(DATA SUPPLIED Opens)

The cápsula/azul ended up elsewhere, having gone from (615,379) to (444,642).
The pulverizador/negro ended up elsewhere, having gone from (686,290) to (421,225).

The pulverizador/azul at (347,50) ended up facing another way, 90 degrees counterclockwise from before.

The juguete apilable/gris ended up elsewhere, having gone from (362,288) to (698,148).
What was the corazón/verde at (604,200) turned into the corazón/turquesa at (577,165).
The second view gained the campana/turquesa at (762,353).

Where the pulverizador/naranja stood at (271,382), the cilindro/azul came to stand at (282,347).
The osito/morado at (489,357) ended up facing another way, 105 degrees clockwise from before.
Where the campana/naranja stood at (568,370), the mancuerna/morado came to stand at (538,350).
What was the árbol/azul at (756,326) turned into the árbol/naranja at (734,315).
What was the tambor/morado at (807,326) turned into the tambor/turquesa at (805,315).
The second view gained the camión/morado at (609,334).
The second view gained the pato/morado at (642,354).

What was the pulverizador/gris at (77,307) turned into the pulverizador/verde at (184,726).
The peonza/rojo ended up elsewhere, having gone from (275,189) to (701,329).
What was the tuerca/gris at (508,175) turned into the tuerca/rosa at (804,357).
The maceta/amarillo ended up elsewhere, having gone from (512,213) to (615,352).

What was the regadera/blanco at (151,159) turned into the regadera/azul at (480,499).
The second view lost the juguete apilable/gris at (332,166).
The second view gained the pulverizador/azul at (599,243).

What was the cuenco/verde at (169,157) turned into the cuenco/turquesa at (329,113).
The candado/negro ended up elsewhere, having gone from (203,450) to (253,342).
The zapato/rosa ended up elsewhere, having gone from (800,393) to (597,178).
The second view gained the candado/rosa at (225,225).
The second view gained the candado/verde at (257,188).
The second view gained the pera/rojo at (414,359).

(DATA SUPPLIED Closes)

▶ THE PROBLEM: In your answer, repeat each of the records exactly.

▶ ANSWER:
The cápsula/azul ended up elsewhere, having gone from (615,379) to (444,642).
The pulverizador/negro ended up elsewhere, having gone from (686,290) to (421,225).

The pulverizador/azul at (347,50) ended up facing another way, 90 degrees counterclockwise from before.

The juguete apilable/gris ended up elsewhere, having gone from (362,288) to (698,148).
What was the corazón/verde at (604,200) turned into the corazón/turquesa at (577,165).
The second view gained the campana/turquesa at (762,353).

Where the pulverizador/naranja stood at (271,382), the cilindro/azul came to stand at (282,347).
The osito/morado at (489,357) ended up facing another way, 105 degrees clockwise from before.
Where the campana/naranja stood at (568,370), the mancuerna/morado came to stand at (538,350).
What was the árbol/azul at (756,326) turned into the árbol/naranja at (734,315).
What was the tambor/morado at (807,326) turned into the tambor/turquesa at (805,315).
The second view gained the camión/morado at (609,334).
The second view gained the pato/morado at (642,354).

What was the pulverizador/gris at (77,307) turned into the pulverizador/verde at (184,726).
The peonza/rojo ended up elsewhere, having gone from (275,189) to (701,329).
What was the tuerca/gris at (508,175) turned into the tuerca/rosa at (804,357).
The maceta/amarillo ended up elsewhere, having gone from (512,213) to (615,352).

What was the regadera/blanco at (151,159) turned into the regadera/azul at (480,499).
The second view lost the juguete apilable/gris at (332,166).
The second view gained the pulverizador/azul at (599,243).

What was the cuenco/verde at (169,157) turned into the cuenco/turquesa at (329,113).
The candado/negro ended up elsewhere, having gone from (203,450) to (253,342).
The zapato/rosa ended up elsewhere, having gone from (800,393) to (597,178).
The second view gained the candado/rosa at (225,225).
The second view gained the candado/verde at (257,188).
The second view gained the pera/rojo at (414,359).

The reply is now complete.